### TASK OBJECTIVE:
For the entries below, repeat exactly each line starting with the one that contains "brown shoe: 2 -> 5" and going on through the one that contains "yellow capsule: 13 -> 15", and no others.

### SUPPLIED RECORDS:
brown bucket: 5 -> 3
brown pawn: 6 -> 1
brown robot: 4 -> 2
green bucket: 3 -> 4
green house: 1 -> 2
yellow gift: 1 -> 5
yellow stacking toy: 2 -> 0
---
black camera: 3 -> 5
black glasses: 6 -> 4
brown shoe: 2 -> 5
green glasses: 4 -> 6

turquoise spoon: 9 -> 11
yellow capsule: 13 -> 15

### RESULT:
brown shoe: 2 -> 5
green glasses: 4 -> 6

turquoise spoon: 9 -> 11
yellow capsule: 13 -> 15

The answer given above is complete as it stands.